Count how many lines in the rows below contain the string "kern", treating uppercase and lowercase as different, and reply with the number alone.

**DATA SECTION:**
------------

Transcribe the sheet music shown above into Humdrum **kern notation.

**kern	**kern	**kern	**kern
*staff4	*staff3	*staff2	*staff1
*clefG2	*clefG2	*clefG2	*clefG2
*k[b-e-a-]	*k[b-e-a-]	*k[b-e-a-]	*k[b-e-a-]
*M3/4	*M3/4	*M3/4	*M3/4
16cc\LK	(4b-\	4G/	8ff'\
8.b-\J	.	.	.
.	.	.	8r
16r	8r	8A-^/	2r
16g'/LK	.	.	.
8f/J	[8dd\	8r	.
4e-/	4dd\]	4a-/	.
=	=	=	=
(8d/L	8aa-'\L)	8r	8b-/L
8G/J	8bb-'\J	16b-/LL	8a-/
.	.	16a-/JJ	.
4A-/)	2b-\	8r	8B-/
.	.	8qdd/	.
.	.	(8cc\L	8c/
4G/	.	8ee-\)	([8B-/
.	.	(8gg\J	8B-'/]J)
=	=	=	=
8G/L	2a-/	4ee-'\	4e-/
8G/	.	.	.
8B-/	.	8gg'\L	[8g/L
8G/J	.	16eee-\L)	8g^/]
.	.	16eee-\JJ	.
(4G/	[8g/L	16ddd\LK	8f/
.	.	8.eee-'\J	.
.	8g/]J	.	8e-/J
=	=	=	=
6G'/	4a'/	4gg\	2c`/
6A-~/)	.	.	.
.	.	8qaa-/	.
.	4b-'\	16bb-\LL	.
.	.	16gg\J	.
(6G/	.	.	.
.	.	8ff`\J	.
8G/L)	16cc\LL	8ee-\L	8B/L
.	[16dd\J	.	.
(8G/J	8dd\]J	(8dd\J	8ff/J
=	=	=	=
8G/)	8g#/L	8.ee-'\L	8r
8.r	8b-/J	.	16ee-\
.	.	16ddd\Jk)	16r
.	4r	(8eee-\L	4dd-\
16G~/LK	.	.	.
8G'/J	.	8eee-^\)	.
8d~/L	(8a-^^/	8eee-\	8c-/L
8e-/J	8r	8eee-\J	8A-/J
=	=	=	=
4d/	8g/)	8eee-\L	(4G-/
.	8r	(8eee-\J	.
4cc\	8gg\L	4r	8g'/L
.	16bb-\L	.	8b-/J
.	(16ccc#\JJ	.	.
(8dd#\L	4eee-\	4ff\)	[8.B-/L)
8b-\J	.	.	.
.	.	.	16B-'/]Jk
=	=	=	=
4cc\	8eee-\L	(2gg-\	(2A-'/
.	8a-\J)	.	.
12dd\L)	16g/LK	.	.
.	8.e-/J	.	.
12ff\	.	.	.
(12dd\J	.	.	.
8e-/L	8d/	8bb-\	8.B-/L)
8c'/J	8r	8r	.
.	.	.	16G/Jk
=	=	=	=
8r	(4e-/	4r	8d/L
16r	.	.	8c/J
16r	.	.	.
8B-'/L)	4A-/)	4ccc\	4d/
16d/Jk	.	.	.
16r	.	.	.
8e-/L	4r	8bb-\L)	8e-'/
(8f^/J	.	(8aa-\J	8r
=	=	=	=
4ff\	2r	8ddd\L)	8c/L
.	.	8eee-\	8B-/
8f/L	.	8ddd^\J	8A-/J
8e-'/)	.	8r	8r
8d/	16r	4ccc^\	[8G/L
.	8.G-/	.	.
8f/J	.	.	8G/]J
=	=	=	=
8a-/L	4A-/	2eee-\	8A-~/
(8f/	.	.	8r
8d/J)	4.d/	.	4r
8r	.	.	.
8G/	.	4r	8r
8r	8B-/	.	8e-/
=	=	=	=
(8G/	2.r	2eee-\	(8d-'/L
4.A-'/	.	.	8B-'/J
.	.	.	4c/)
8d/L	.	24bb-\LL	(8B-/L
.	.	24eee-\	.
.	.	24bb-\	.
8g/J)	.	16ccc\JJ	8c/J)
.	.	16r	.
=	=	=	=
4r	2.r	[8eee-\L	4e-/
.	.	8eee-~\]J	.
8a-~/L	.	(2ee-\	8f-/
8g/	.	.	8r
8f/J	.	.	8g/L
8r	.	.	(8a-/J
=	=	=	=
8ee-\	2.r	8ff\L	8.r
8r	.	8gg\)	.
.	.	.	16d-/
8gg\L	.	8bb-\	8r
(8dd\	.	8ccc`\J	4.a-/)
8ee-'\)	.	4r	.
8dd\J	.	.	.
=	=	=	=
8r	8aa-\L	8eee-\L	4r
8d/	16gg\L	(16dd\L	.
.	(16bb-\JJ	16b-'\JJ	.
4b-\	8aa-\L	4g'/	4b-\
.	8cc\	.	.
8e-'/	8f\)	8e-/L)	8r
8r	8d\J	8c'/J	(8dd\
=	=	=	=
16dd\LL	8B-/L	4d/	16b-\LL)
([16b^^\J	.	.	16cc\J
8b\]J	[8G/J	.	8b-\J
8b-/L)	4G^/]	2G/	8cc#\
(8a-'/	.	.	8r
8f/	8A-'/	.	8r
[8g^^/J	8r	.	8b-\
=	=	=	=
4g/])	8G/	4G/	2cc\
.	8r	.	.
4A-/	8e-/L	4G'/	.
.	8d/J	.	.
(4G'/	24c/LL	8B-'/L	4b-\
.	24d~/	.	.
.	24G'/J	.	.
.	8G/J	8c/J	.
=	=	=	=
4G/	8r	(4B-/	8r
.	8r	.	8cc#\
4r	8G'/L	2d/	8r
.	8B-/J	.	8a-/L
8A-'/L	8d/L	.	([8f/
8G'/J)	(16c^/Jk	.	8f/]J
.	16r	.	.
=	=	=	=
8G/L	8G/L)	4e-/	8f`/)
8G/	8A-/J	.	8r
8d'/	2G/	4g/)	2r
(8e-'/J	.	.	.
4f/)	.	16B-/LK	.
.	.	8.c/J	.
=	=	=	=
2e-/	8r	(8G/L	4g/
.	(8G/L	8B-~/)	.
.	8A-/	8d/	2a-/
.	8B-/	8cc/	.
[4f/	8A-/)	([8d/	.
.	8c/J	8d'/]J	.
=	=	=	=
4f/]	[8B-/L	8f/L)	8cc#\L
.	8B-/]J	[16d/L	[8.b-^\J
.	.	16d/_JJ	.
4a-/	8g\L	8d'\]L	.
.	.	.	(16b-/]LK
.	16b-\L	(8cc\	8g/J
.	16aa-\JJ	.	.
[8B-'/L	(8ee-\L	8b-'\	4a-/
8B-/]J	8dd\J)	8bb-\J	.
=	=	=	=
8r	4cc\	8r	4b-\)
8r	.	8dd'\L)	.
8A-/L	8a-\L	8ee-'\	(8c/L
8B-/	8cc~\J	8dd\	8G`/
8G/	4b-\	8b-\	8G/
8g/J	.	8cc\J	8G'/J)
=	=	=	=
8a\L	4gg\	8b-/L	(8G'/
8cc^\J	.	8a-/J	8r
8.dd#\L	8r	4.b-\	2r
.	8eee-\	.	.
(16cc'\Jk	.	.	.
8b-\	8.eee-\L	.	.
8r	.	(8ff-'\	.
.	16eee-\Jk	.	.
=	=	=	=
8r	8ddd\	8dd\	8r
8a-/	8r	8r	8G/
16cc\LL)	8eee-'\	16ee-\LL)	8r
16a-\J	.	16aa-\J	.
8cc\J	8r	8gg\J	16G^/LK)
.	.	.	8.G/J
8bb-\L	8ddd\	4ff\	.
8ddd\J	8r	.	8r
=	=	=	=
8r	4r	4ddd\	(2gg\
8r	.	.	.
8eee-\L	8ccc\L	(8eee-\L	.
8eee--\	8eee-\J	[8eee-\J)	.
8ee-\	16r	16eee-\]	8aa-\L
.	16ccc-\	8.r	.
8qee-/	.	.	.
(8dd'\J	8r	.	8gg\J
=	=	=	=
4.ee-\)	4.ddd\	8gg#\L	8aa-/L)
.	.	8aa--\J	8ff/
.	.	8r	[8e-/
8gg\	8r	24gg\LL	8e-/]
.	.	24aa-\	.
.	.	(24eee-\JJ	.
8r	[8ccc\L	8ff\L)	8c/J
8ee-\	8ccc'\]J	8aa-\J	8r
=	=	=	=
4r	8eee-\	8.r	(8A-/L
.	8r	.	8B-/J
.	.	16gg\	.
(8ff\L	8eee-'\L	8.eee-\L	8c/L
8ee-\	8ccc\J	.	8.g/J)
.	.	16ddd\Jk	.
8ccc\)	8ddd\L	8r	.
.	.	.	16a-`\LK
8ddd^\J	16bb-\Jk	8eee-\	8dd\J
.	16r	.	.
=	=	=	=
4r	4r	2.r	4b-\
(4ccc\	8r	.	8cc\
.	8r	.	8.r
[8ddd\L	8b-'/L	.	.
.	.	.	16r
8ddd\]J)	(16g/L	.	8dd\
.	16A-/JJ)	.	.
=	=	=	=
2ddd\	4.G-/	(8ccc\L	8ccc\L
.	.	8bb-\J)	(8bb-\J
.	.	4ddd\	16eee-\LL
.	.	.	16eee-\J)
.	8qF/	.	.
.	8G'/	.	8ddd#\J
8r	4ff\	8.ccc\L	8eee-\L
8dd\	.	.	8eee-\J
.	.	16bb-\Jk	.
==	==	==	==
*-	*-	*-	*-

------------

**RIGHT ANSWER:**
2